Return verbatim the lines of the data below, from its start through the line that contains "green ellipse: moved 3 px down", inclusive.

## Recorded data
■ ■ ■ ■ ■ ■ ■

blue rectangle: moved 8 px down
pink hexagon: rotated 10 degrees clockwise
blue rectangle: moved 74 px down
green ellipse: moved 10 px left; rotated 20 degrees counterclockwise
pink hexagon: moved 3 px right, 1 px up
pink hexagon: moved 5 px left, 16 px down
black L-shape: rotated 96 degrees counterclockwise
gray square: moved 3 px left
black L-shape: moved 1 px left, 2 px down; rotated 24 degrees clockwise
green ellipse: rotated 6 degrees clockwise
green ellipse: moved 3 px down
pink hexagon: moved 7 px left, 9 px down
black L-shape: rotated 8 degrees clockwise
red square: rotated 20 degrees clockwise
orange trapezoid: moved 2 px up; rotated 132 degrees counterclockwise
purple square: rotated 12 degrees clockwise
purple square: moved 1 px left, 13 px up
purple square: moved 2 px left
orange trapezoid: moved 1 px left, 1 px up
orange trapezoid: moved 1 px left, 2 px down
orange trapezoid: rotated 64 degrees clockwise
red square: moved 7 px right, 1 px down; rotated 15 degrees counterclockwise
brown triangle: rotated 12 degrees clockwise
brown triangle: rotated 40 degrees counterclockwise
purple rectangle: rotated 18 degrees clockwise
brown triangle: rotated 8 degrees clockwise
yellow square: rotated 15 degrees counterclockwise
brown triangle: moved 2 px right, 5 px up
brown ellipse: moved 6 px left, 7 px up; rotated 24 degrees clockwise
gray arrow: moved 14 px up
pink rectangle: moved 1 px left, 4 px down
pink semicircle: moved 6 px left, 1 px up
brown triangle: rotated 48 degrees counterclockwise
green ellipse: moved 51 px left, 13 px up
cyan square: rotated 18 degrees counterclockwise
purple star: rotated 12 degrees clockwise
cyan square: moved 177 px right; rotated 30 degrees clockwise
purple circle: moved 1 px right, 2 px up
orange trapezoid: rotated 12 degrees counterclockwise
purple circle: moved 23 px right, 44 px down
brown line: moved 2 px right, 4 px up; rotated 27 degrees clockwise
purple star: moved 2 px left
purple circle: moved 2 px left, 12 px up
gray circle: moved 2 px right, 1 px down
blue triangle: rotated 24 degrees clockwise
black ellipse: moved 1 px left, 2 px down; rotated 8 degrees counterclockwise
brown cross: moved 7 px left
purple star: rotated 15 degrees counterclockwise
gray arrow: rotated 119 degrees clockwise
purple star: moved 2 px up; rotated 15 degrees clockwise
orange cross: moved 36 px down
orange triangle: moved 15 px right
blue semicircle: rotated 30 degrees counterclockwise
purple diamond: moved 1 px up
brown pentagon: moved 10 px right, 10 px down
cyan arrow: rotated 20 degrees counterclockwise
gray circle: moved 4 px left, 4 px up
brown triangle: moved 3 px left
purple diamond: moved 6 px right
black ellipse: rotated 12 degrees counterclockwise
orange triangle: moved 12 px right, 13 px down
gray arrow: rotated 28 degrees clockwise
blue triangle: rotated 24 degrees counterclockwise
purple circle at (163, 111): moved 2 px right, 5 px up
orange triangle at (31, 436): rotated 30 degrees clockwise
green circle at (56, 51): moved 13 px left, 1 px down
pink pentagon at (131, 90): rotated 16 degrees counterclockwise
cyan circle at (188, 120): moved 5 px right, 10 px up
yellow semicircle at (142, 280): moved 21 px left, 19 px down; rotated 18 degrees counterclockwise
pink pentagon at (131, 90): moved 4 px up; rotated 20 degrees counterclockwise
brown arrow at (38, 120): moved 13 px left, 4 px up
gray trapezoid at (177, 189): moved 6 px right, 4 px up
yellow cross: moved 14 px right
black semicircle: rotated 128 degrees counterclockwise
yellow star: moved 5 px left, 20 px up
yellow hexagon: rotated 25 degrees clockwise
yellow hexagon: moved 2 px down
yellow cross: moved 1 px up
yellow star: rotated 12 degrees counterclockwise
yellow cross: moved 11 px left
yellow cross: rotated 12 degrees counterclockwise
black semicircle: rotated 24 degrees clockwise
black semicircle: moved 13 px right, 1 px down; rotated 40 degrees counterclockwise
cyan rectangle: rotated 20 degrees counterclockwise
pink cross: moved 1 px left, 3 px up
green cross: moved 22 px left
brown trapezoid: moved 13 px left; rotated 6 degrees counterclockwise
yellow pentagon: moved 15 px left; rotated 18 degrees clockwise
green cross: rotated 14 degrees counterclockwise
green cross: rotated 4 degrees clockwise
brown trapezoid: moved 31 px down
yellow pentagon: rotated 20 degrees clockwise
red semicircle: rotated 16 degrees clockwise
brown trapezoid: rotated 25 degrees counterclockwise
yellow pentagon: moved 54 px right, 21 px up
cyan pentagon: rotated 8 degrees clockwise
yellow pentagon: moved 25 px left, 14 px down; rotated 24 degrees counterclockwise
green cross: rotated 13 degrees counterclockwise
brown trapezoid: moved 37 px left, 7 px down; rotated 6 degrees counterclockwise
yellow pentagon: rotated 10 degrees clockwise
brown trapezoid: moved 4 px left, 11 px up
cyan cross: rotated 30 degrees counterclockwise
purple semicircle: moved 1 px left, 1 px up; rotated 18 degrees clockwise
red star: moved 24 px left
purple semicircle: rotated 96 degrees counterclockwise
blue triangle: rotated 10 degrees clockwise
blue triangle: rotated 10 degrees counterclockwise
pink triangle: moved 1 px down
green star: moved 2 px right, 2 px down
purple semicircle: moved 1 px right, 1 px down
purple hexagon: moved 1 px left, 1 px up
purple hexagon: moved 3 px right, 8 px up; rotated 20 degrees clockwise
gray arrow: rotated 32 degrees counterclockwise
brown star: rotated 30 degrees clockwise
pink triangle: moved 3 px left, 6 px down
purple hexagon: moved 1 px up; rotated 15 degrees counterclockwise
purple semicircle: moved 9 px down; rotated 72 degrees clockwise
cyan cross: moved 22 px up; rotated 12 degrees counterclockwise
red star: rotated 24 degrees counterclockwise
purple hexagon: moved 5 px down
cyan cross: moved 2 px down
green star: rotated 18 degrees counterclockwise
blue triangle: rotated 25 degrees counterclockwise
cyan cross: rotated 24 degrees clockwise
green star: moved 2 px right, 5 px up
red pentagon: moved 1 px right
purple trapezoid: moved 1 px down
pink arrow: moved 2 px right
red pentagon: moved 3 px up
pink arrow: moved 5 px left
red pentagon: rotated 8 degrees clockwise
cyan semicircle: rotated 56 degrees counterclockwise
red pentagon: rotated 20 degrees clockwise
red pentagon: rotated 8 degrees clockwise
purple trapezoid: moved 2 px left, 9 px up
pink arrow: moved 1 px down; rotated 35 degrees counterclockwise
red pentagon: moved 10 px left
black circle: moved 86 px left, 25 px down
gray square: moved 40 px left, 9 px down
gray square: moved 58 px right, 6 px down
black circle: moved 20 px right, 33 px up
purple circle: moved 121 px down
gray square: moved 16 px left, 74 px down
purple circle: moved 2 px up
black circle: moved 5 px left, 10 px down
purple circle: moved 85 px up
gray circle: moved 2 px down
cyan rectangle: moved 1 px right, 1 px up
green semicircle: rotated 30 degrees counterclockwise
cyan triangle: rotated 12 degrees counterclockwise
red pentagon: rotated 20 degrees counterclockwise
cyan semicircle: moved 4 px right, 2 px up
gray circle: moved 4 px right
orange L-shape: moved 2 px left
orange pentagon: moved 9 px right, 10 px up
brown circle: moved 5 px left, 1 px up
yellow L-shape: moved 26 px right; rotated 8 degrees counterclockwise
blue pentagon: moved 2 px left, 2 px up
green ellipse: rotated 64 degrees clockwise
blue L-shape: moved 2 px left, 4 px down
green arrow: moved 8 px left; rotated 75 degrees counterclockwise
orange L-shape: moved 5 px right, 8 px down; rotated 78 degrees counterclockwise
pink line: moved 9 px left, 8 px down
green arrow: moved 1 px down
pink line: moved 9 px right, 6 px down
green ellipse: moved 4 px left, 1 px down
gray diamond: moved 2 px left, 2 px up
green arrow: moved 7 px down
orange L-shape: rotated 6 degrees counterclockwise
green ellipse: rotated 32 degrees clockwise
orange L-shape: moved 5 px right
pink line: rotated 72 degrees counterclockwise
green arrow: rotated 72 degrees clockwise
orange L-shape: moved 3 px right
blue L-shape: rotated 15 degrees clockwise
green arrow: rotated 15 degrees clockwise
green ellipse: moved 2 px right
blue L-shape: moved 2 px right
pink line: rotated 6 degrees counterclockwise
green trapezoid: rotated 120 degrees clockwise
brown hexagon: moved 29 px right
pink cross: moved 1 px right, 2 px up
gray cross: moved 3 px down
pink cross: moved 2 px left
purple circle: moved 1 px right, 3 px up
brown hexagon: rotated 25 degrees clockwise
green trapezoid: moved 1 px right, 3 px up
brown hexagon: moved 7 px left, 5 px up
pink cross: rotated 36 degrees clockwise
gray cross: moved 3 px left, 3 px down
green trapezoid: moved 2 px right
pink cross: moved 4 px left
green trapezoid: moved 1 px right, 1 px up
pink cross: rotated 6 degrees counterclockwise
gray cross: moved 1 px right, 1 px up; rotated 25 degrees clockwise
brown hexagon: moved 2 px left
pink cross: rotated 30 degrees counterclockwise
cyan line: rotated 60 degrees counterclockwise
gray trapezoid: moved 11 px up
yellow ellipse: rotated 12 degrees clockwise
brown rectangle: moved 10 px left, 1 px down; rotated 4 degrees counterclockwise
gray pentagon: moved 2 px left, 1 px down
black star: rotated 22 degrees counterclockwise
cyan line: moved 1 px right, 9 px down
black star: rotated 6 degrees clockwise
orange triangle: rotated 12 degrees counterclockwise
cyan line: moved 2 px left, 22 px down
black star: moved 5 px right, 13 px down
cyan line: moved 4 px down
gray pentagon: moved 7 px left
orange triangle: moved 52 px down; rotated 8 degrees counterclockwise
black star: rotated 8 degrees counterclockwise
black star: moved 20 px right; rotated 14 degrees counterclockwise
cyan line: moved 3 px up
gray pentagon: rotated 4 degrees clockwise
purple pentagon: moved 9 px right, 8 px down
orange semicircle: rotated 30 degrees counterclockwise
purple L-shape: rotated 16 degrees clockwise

■ ■ ■ ■ ■ ■ ■

## WORKED SOLUTION
blue rectangle: moved 8 px down
pink hexagon: rotated 10 degrees clockwise
blue rectangle: moved 74 px down
green ellipse: moved 10 px left; rotated 20 degrees counterclockwise
pink hexagon: moved 3 px right, 1 px up
pink hexagon: moved 5 px left, 16 px down
black L-shape: rotated 96 degrees counterclockwise
gray square: moved 3 px left
black L-shape: moved 1 px left, 2 px down; rotated 24 degrees clockwise
green ellipse: rotated 6 degrees clockwise
green ellipse: moved 3 px down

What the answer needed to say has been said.